### What is being asked
Output the lines below from the one containing "black calculator [439,544,608,640] -> none" through the end of the listing, inclusive, exactly as they appear, and nothing further.

### Raw data
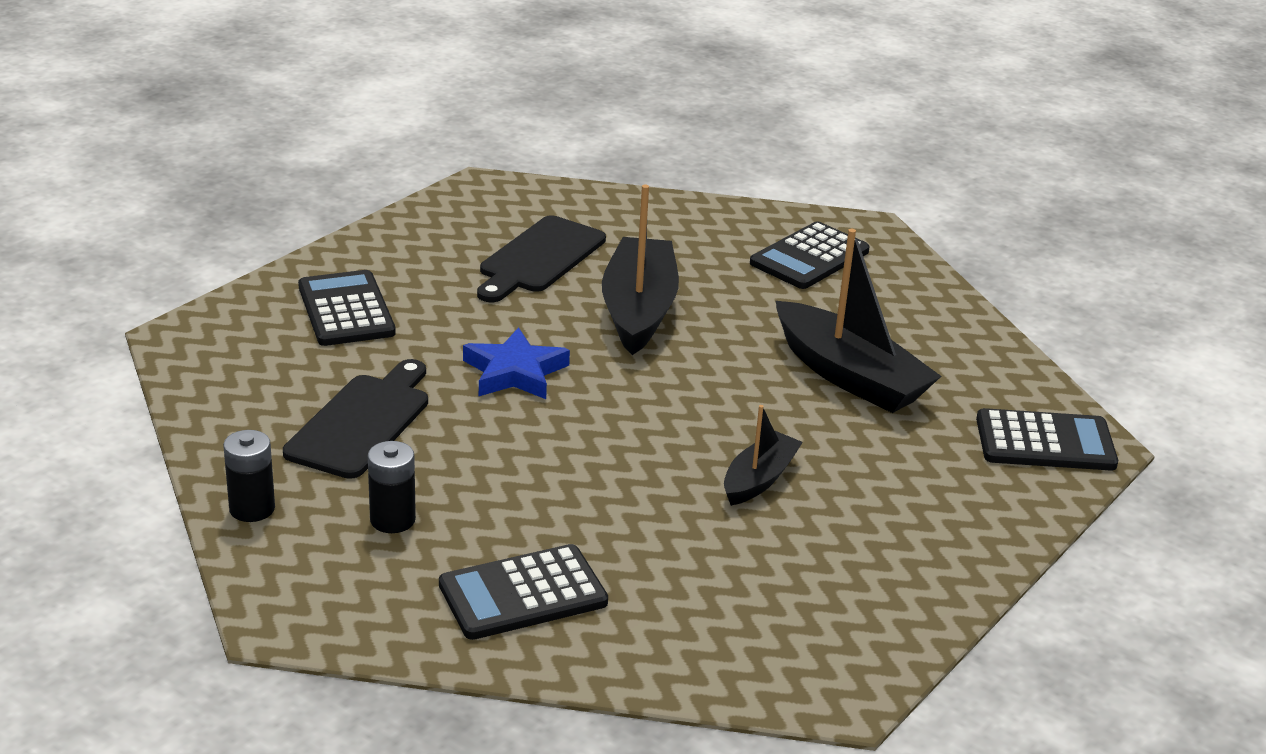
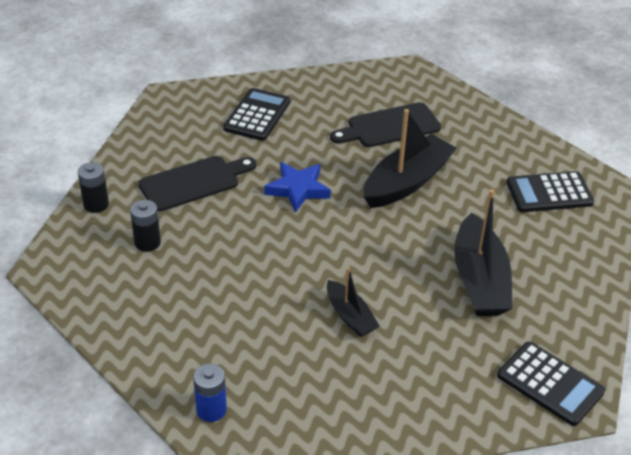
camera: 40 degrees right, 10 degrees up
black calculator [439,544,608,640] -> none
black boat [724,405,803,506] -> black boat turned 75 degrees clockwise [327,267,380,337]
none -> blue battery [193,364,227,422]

### Answer space
black calculator [439,544,608,640] -> none
black boat [724,405,803,506] -> black boat turned 75 degrees clockwise [327,267,380,337]
none -> blue battery [193,364,227,422]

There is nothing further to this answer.